Task objective:
Please reproduce the data exactly, excluding any pictures it contains.

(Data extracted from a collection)
::::

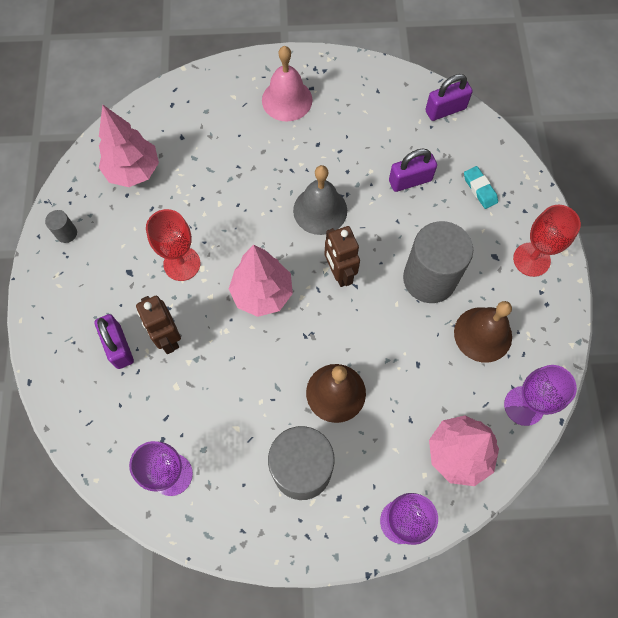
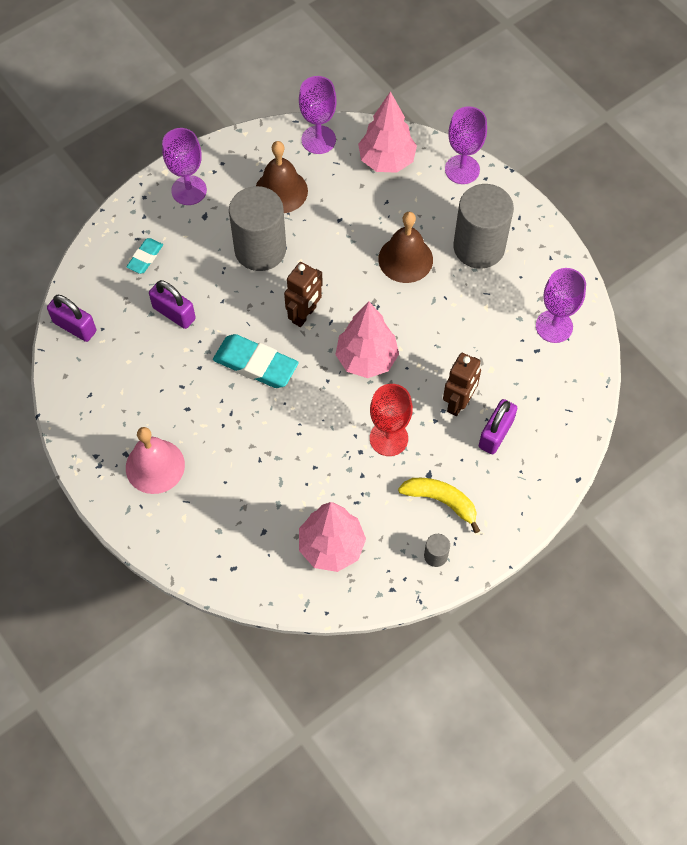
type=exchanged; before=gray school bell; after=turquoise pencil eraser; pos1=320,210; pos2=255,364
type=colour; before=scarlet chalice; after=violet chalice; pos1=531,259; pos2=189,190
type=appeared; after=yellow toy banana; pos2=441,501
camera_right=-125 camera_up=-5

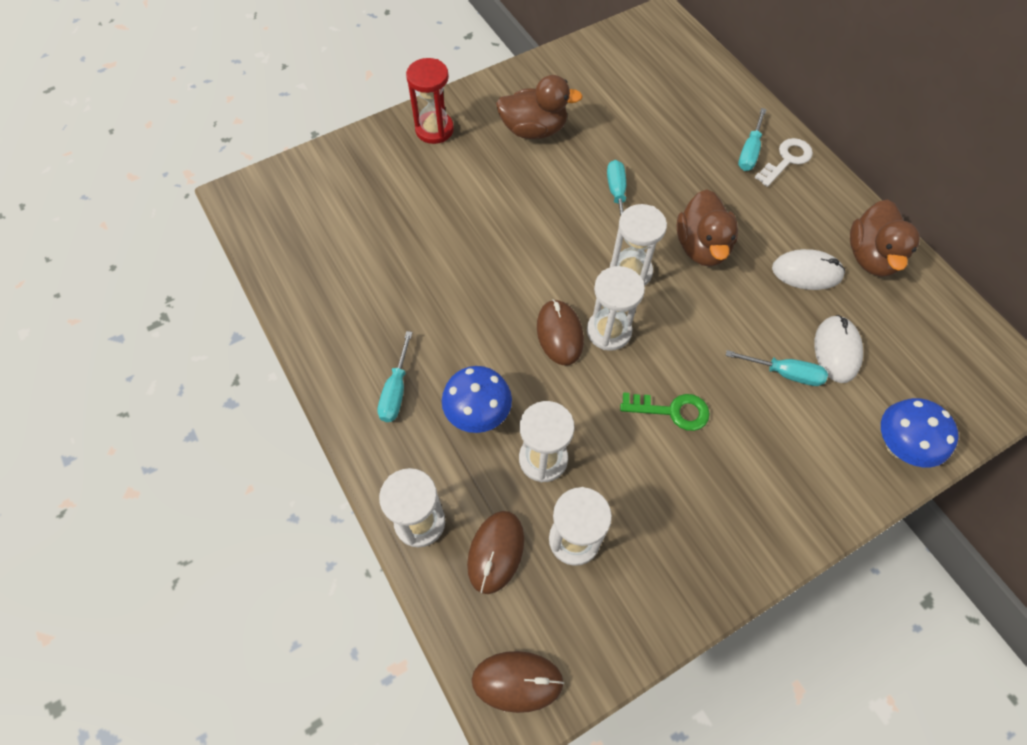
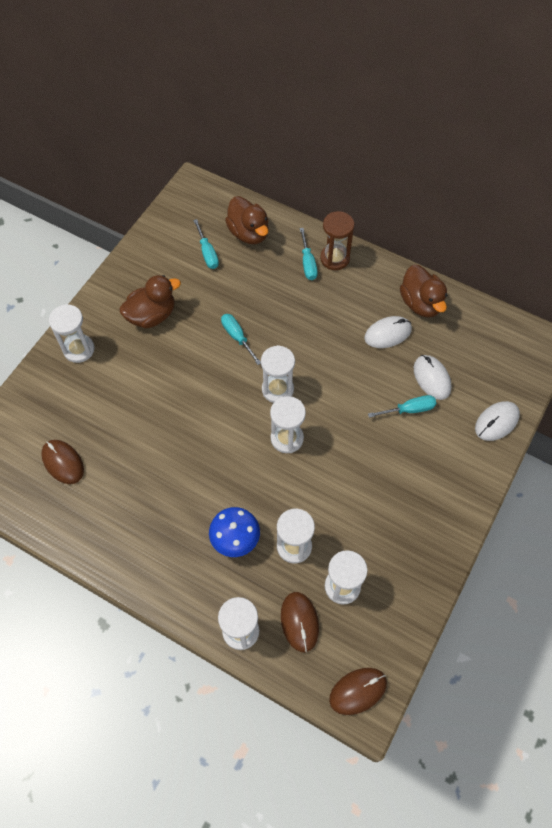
type=colour; before=scarlet sand timer; after=snow-white sand timer; pos1=434,129; pos2=79,349
type=exchanged; before=snow-white key; after=brown sand timer; pos1=786,160; pos2=334,258
type=relocated; before=brown duck; pos1=702,247; pos2=249,233
type=relocated; before=brown computer mouse; pos1=559,334; pos2=63,462
type=relocated; before=turquoise hand screwdriver; pos1=396,390; pos2=207,253
type=missing; before=green key; pos1=671,411
type=exchanged; before=royal blue toadstool; after=snow-white computer mouse; pos1=899,446; pos2=496,422
camera_right=-30 camera_up=0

::::

Your solution:
type=exchanged; before=gray school bell; after=turquoise pencil eraser; pos1=320,210; pos2=255,364
type=colour; before=scarlet chalice; after=violet chalice; pos1=531,259; pos2=189,190
type=appeared; after=yellow toy banana; pos2=441,501
camera_right=-125 camera_up=-5

type=colour; before=scarlet sand timer; after=snow-white sand timer; pos1=434,129; pos2=79,349
type=exchanged; before=snow-white key; after=brown sand timer; pos1=786,160; pos2=334,258
type=relocated; before=brown duck; pos1=702,247; pos2=249,233
type=relocated; before=brown computer mouse; pos1=559,334; pos2=63,462
type=relocated; before=turquoise hand screwdriver; pos1=396,390; pos2=207,253
type=missing; before=green key; pos1=671,411
type=exchanged; before=royal blue toadstool; after=snow-white computer mouse; pos1=899,446; pos2=496,422
camera_right=-30 camera_up=0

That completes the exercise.